What is expected: Please output the section of the listing below that opens with the line containing "insert: turquoise divofik" and closes with the line containing "move: black vapavekon", exactly and with nothing else.

Source data:
────────────────────────────────────────

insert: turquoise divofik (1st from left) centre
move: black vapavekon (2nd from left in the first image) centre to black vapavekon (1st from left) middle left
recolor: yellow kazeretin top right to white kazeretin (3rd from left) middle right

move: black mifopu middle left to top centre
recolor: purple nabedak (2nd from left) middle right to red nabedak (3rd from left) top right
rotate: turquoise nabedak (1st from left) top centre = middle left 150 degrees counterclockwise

────────────────────────────────────────

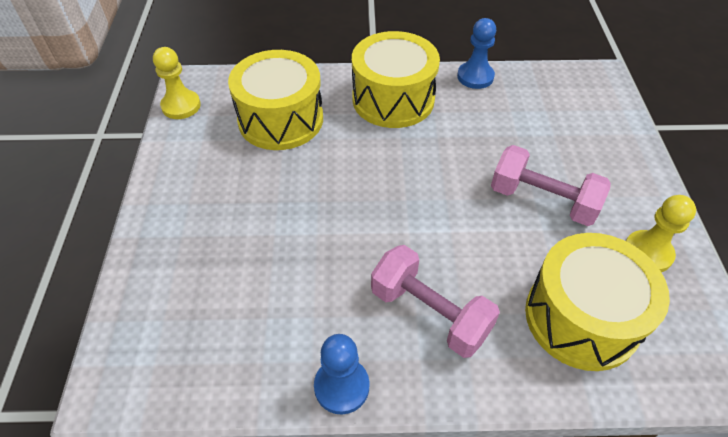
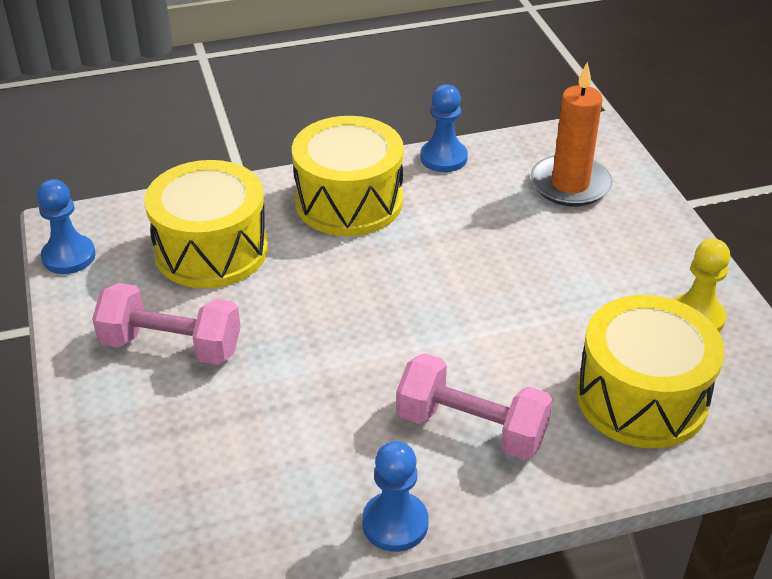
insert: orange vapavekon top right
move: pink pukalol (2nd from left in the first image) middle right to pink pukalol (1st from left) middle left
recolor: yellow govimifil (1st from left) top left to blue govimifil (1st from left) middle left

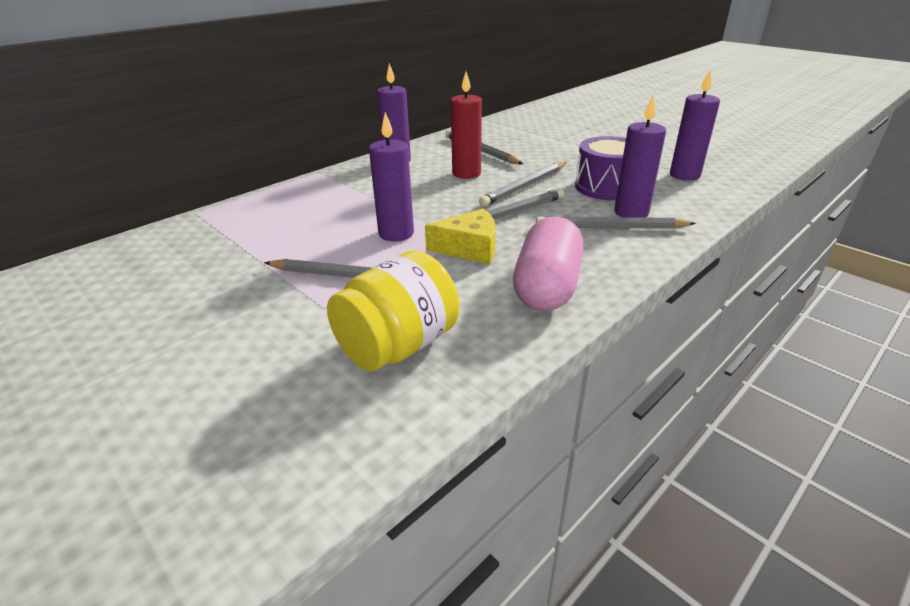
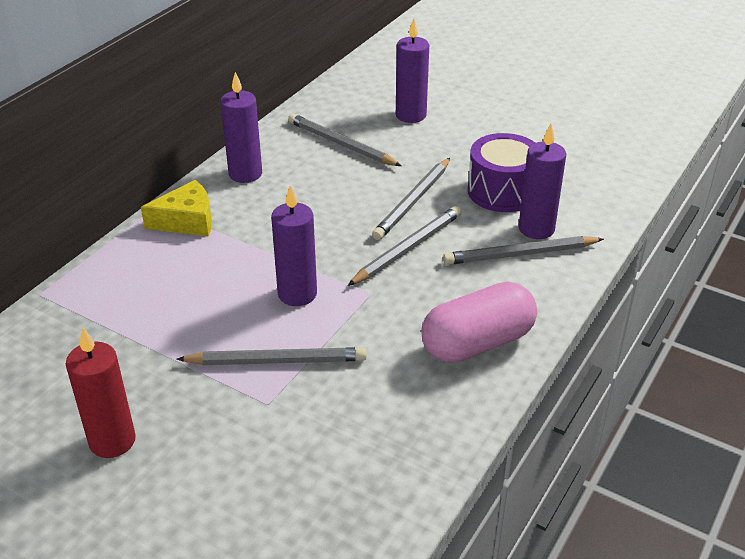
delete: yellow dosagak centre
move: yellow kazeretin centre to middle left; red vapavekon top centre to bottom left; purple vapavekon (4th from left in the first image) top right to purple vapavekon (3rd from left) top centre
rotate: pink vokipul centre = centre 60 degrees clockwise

────────────────────────────────────────

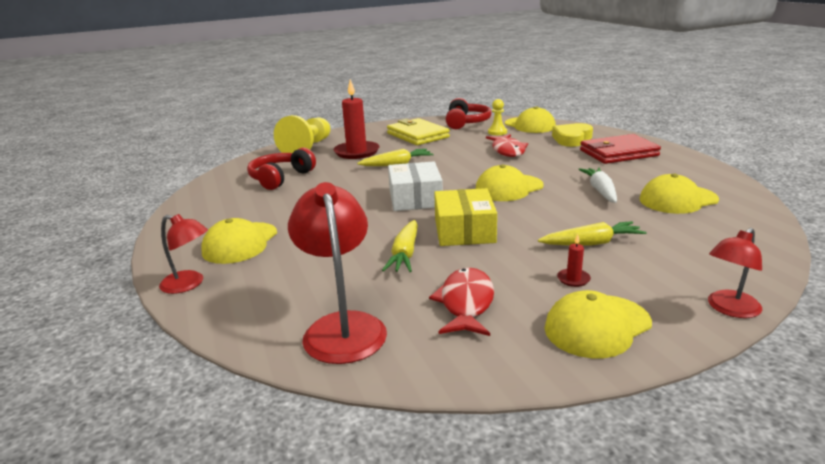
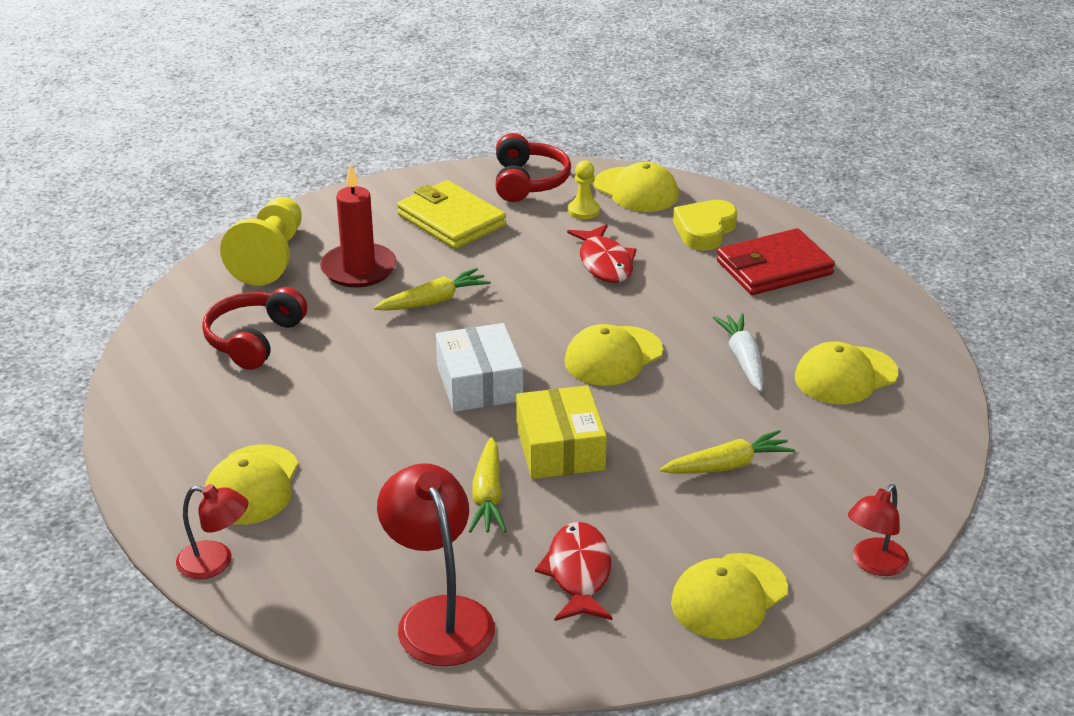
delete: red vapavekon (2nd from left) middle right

────────────────────────────────────────

Task response:
insert: turquoise divofik (1st from left) centre
move: black vapavekon (2nd from left in the first image) centre to black vapavekon (1st from left) middle left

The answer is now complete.